→ **AIM OF THE TASK**: Write out the data exactly, keeping every line.
# # # #
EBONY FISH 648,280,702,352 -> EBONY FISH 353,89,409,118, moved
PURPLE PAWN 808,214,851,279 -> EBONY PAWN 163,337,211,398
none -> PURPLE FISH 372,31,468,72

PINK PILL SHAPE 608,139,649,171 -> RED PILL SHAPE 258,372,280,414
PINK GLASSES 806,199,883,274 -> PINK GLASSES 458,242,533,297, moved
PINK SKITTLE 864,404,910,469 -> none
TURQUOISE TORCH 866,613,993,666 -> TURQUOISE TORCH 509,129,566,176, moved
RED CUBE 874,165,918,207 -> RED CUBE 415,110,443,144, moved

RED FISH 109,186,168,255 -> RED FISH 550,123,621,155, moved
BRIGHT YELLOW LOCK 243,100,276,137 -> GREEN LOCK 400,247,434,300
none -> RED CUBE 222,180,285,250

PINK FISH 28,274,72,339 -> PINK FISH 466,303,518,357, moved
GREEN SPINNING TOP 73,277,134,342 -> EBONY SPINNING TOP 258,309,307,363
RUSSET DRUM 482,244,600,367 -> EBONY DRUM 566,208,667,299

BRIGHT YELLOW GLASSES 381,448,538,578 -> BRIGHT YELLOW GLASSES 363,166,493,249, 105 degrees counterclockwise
# # # #
→ **TASK ANSWER**:
EBONY FISH 648,280,702,352 -> EBONY FISH 353,89,409,118, moved
PURPLE PAWN 808,214,851,279 -> EBONY PAWN 163,337,211,398
none -> PURPLE FISH 372,31,468,72

PINK PILL SHAPE 608,139,649,171 -> RED PILL SHAPE 258,372,280,414
PINK GLASSES 806,199,883,274 -> PINK GLASSES 458,242,533,297, moved
PINK SKITTLE 864,404,910,469 -> none
TURQUOISE TORCH 866,613,993,666 -> TURQUOISE TORCH 509,129,566,176, moved
RED CUBE 874,165,918,207 -> RED CUBE 415,110,443,144, moved

RED FISH 109,186,168,255 -> RED FISH 550,123,621,155, moved
BRIGHT YELLOW LOCK 243,100,276,137 -> GREEN LOCK 400,247,434,300
none -> RED CUBE 222,180,285,250

PINK FISH 28,274,72,339 -> PINK FISH 466,303,518,357, moved
GREEN SPINNING TOP 73,277,134,342 -> EBONY SPINNING TOP 258,309,307,363
RUSSET DRUM 482,244,600,367 -> EBONY DRUM 566,208,667,299

BRIGHT YELLOW GLASSES 381,448,538,578 -> BRIGHT YELLOW GLASSES 363,166,493,249, 105 degrees counterclockwise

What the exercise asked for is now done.